▶ YOUR TASK: Please restate each line of the data below exactly. Omit all images.

--- EXERCISE DATA Enclosed Below ---

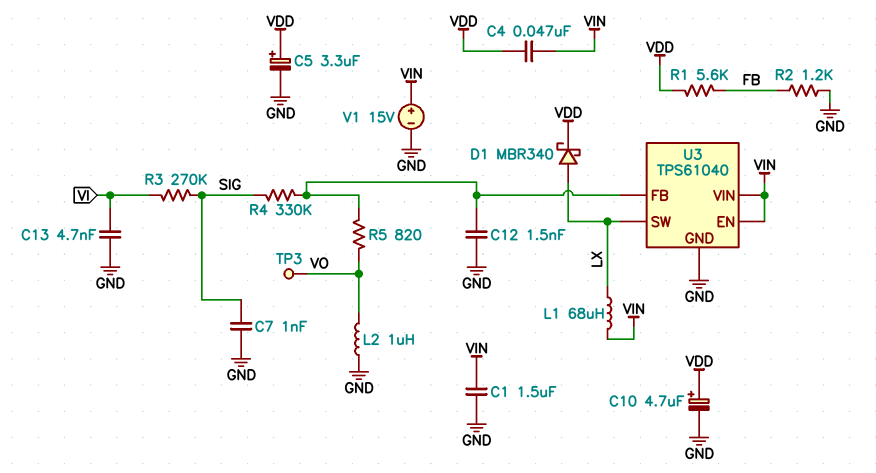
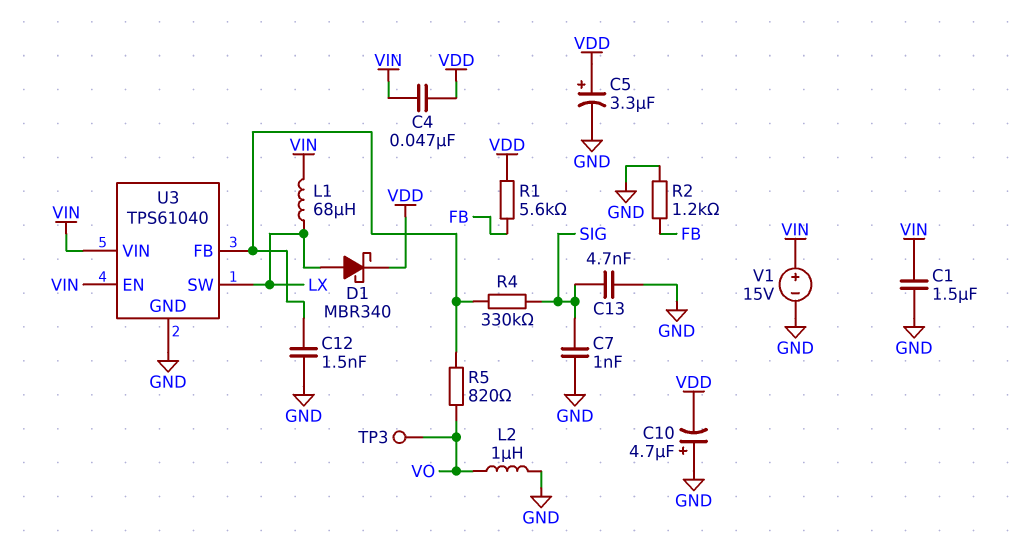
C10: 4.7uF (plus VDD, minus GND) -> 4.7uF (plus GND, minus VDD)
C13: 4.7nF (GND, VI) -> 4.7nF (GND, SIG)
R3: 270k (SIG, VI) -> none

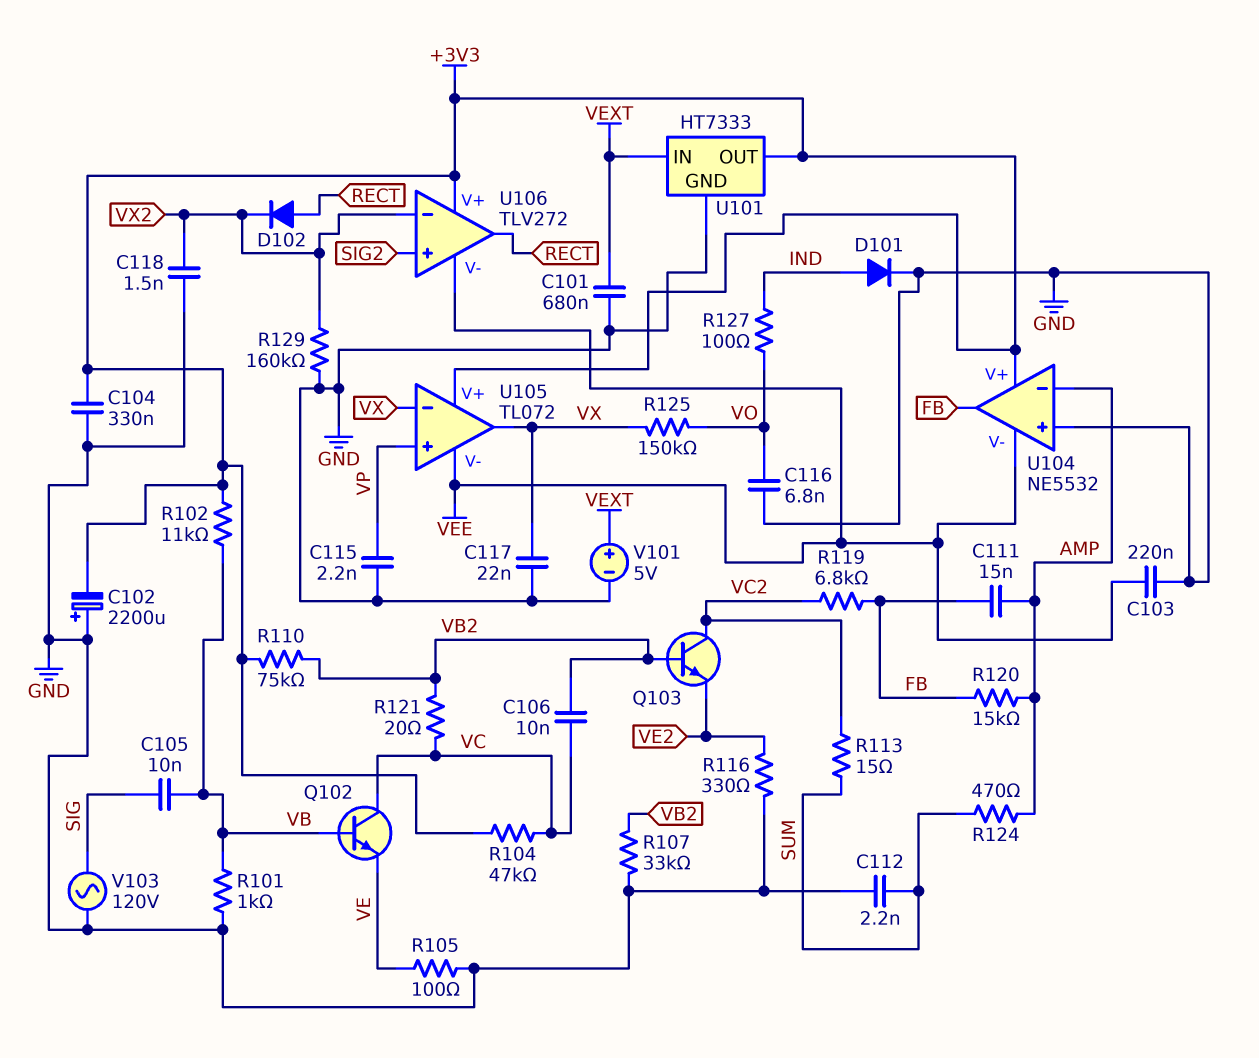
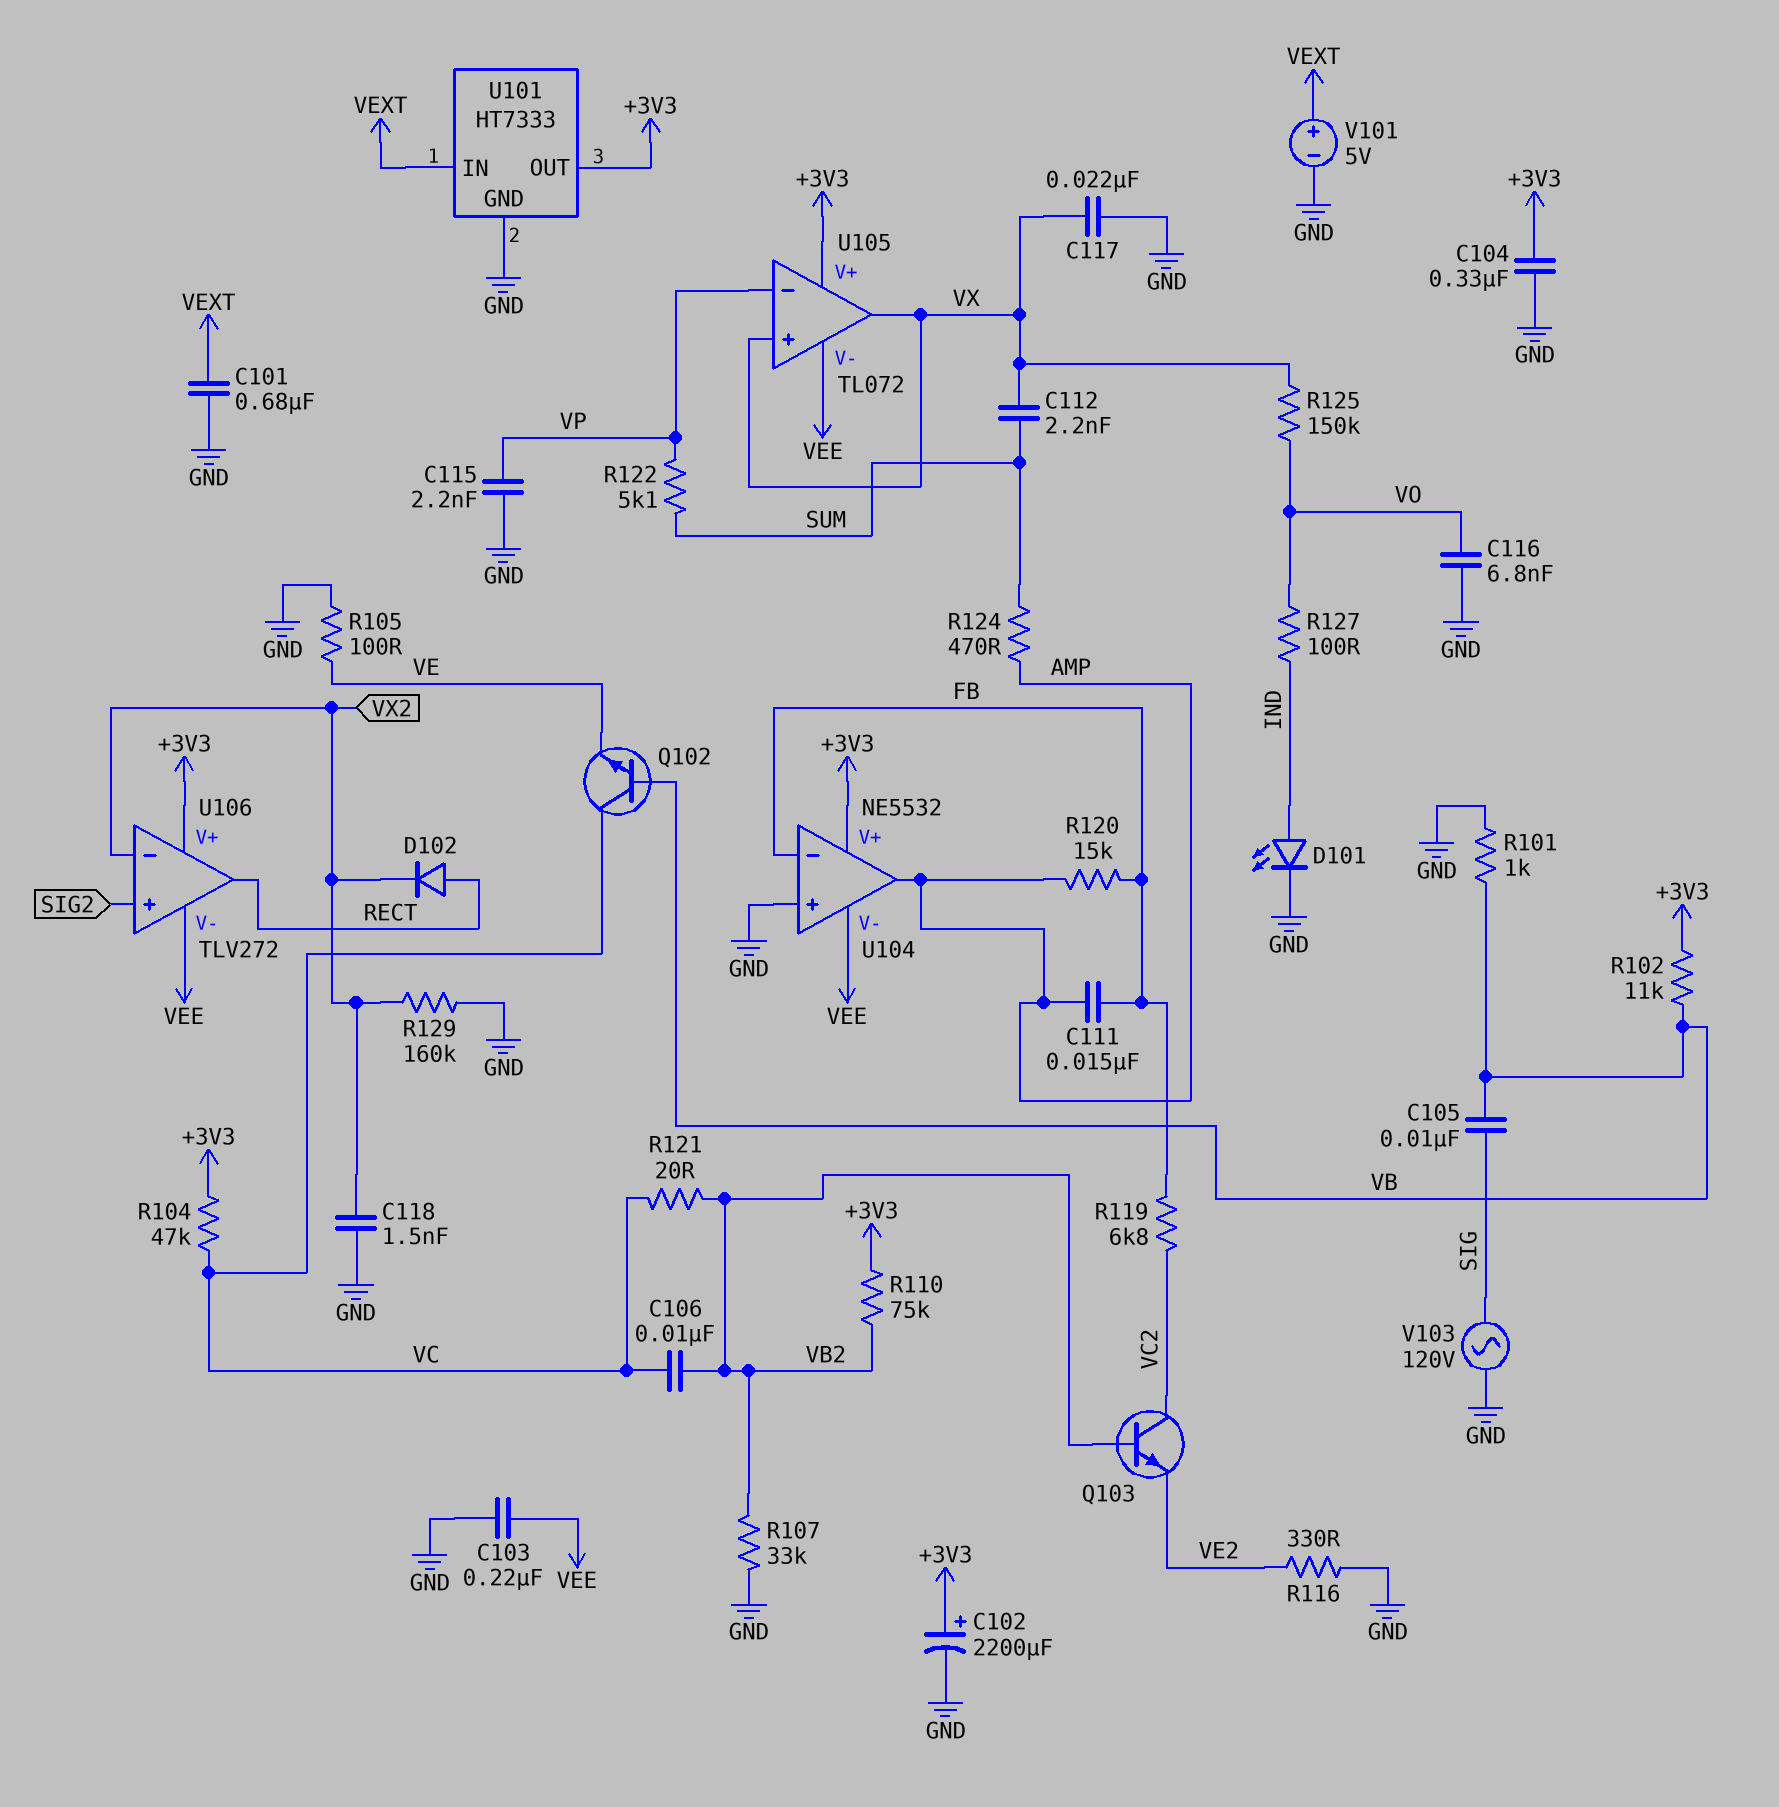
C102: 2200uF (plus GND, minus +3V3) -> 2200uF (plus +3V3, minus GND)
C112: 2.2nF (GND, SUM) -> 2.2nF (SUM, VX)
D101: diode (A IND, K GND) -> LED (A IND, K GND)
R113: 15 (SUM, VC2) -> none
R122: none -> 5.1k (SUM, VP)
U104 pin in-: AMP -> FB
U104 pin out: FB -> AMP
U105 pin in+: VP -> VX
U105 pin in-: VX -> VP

--- End of Enclosed EXERCISE DATA ---

▶ EXERCISE ANSWER:
C10: 4.7uF (plus VDD, minus GND) -> 4.7uF (plus GND, minus VDD)
C13: 4.7nF (GND, VI) -> 4.7nF (GND, SIG)
R3: 270k (SIG, VI) -> none

C102: 2200uF (plus GND, minus +3V3) -> 2200uF (plus +3V3, minus GND)
C112: 2.2nF (GND, SUM) -> 2.2nF (SUM, VX)
D101: diode (A IND, K GND) -> LED (A IND, K GND)
R113: 15 (SUM, VC2) -> none
R122: none -> 5.1k (SUM, VP)
U104 pin in-: AMP -> FB
U104 pin out: FB -> AMP
U105 pin in+: VP -> VX
U105 pin in-: VX -> VP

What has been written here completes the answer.